* [Given information]
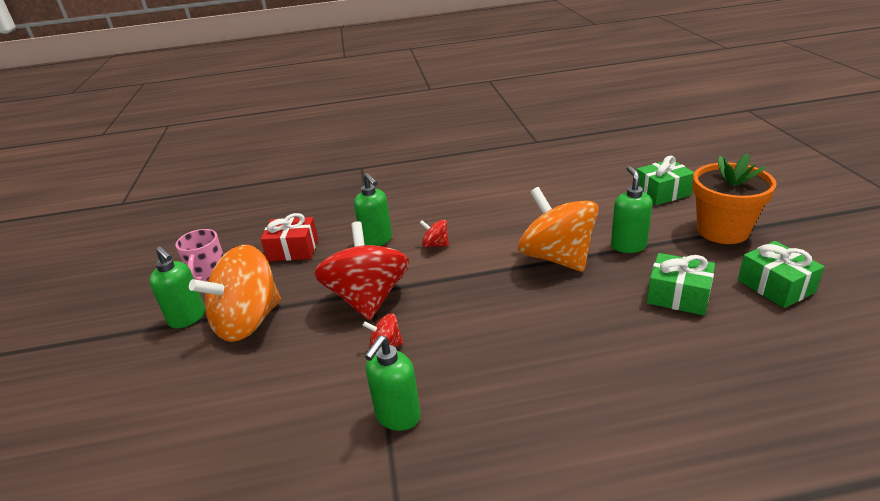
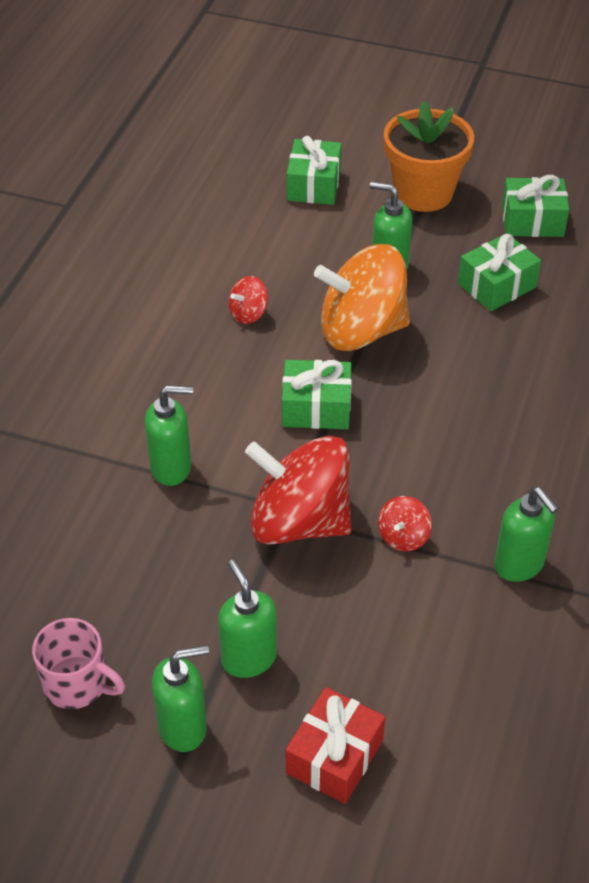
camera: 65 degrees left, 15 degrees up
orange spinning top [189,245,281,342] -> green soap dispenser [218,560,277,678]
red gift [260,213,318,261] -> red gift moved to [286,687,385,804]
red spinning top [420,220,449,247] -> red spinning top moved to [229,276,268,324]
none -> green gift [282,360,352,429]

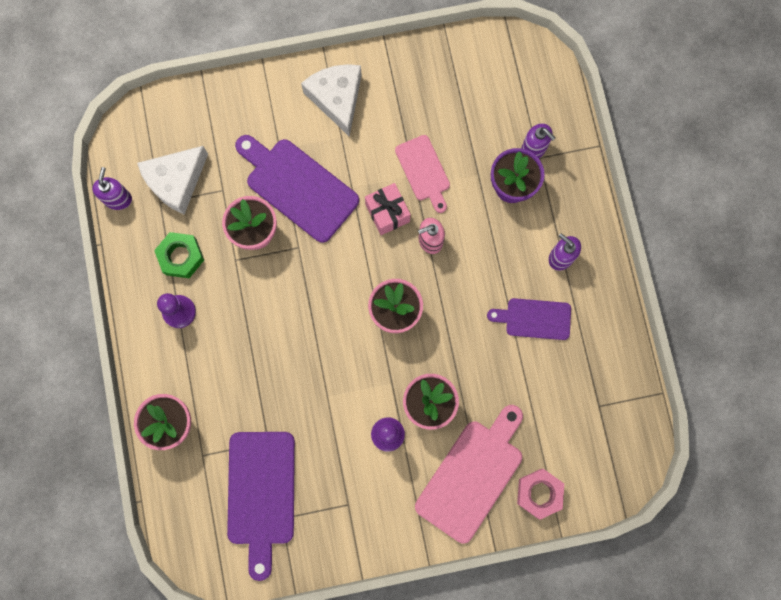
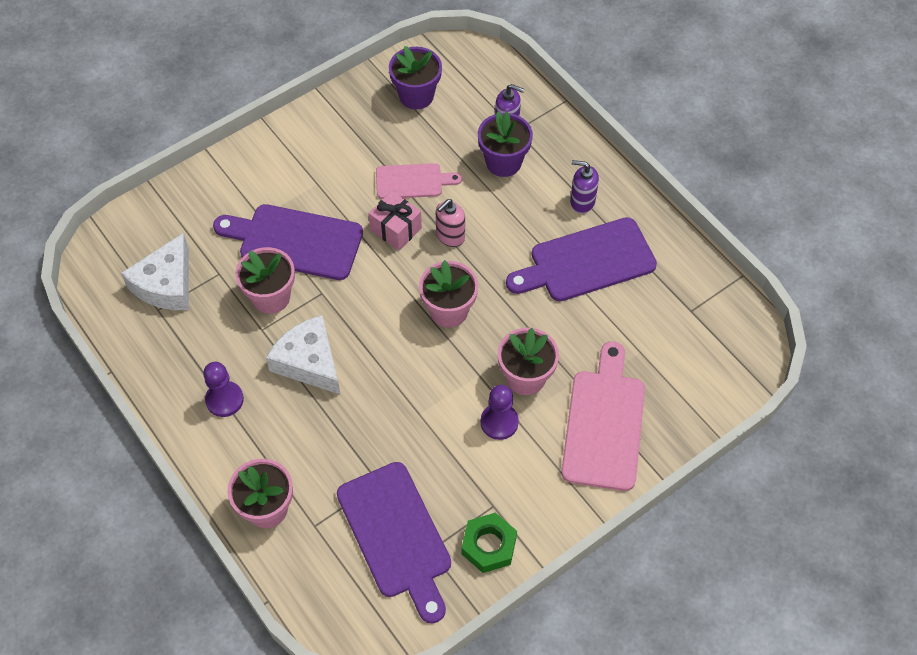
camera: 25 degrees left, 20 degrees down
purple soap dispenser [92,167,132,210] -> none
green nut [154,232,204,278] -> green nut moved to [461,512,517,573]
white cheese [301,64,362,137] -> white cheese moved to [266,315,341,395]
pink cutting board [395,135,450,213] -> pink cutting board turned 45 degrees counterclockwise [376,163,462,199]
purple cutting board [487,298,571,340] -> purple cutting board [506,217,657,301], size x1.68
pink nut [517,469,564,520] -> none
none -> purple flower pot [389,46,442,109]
==
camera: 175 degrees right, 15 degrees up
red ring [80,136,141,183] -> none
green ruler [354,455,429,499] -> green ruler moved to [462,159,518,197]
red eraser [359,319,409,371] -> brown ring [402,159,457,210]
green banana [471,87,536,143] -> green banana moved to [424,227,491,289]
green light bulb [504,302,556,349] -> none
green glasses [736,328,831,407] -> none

* [What needs to be done] Above are some records; copy exactly the lines from the one with "pink nut [517,469,564,520] -> none" through the one with "none -> purple flower pot [389,46,442,109]", both included, and no others.

* [Answer for the task]
pink nut [517,469,564,520] -> none
none -> purple flower pot [389,46,442,109]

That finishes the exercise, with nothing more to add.